» **Action item**
The entries below are to be repeated exactly, with the pictures left out.

» **Provided records**
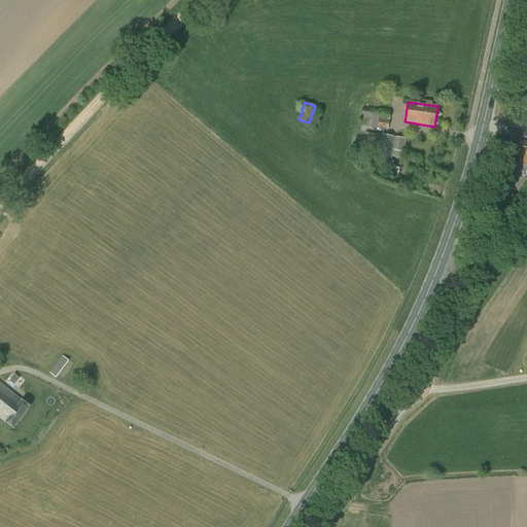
[(391,112),(364,107),(361,127),(378,130),(378,129),(388,130),(391,112)]
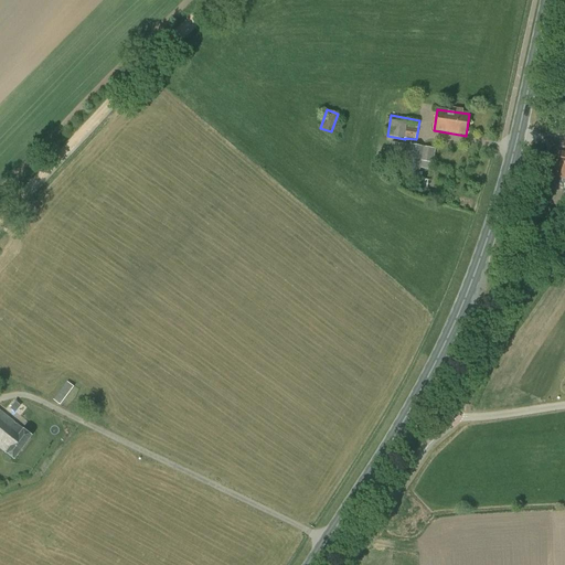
[(409,146),(398,144),(394,163),(405,166),(404,178),(418,180),(422,161),(433,163),(436,149),(409,144),(409,146)]
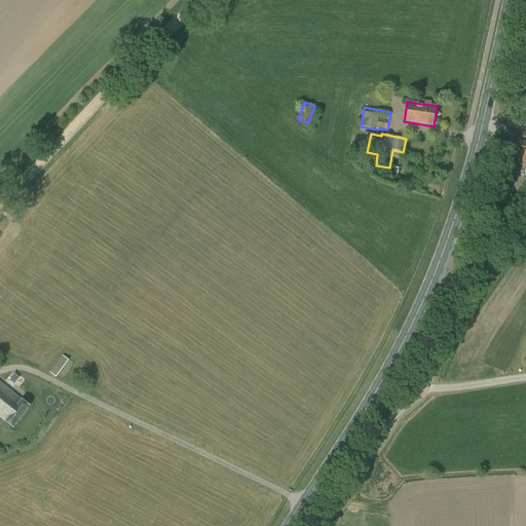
[(48,371),(58,377),(70,361),(61,354),(48,371)]
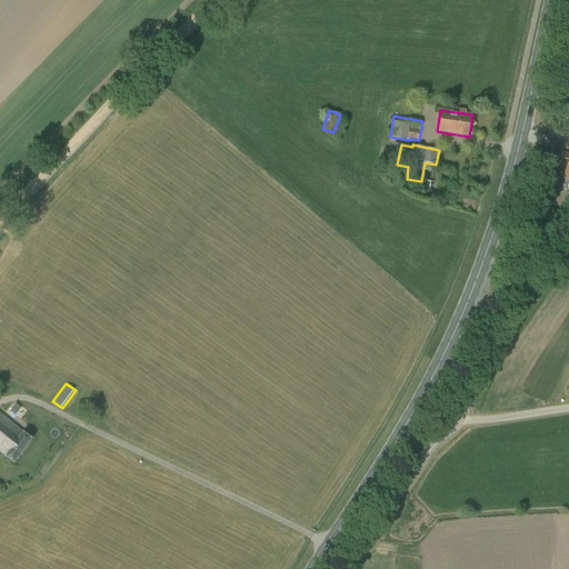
[(16,415),(19,407),(13,405),(10,411),(16,415)]
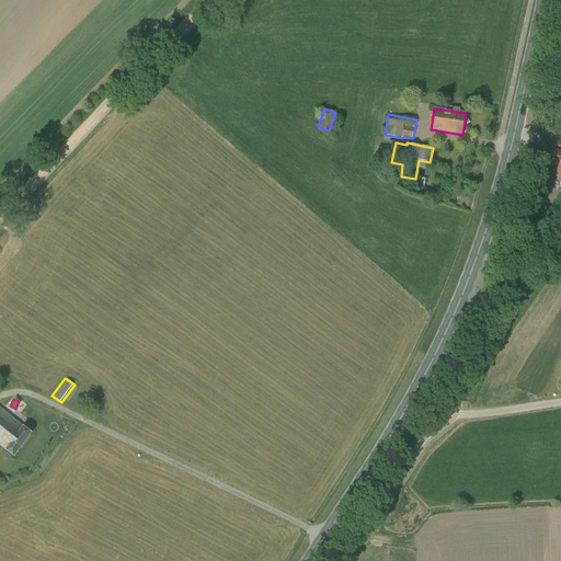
[(23,426),(0,408),(0,446),(6,450),(7,450),(14,456),(32,433),(23,426)]
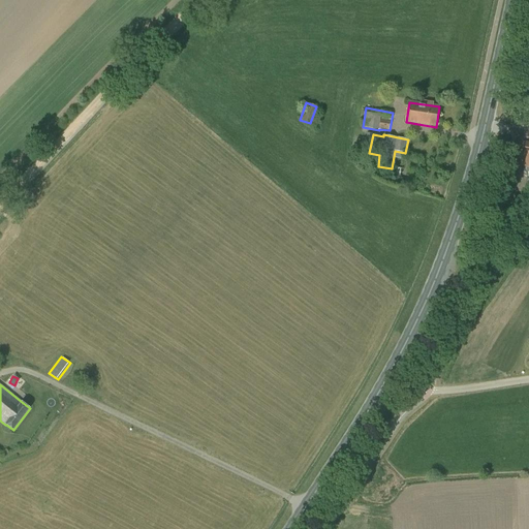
All buildings are outlined.
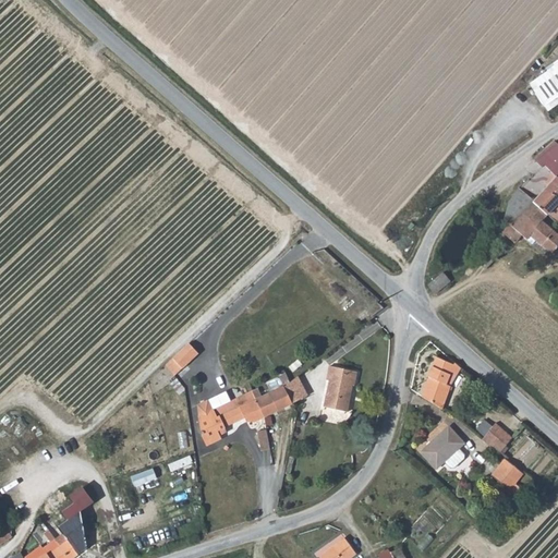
[(557,65),(530,86),(549,119),(557,112),(557,65)]
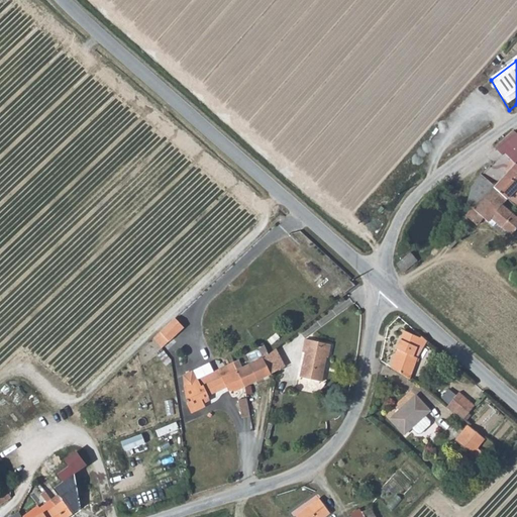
[(453,139),(466,150),(474,141),(461,130),(453,139)]
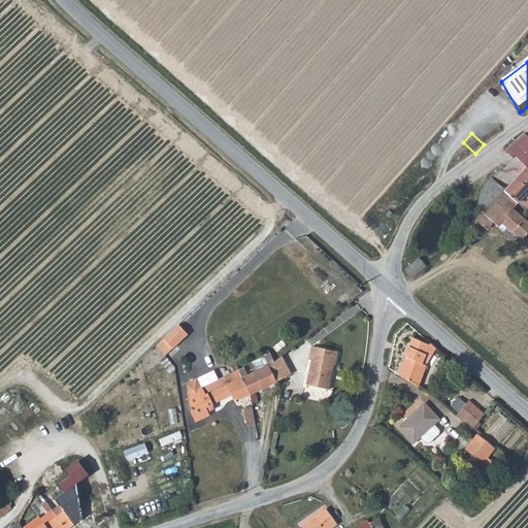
[(527,163),(527,135),(525,133),(507,149),(516,156),(518,154),(527,163)]
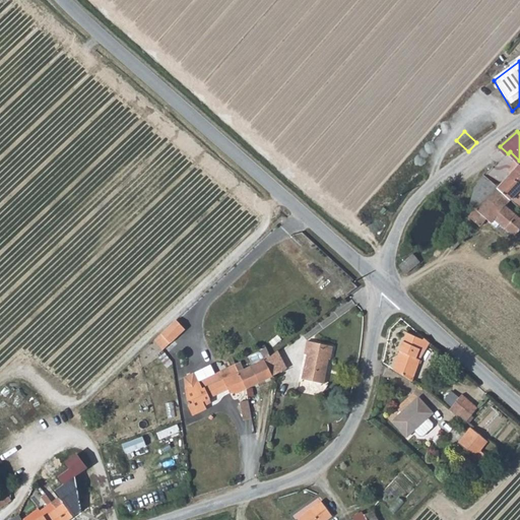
[(519,163),(496,188),(509,199),(519,188),(519,163)]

» **Solution to this problem**
[(391,112),(364,107),(361,127),(378,130),(378,129),(388,130),(391,112)]
[(409,146),(398,144),(394,163),(405,166),(404,178),(418,180),(422,161),(433,163),(436,149),(409,144),(409,146)]
[(48,371),(58,377),(70,361),(61,354),(48,371)]
[(16,415),(19,407),(13,405),(10,411),(16,415)]
[(23,426),(0,408),(0,446),(6,450),(7,450),(14,456),(32,433),(23,426)]
All buildings are outlined.
[(557,65),(530,86),(549,119),(557,112),(557,65)]
[(453,139),(466,150),(474,141),(461,130),(453,139)]
[(527,163),(527,135),(525,133),(507,149),(516,156),(518,154),(527,163)]
[(519,163),(496,188),(509,199),(519,188),(519,163)]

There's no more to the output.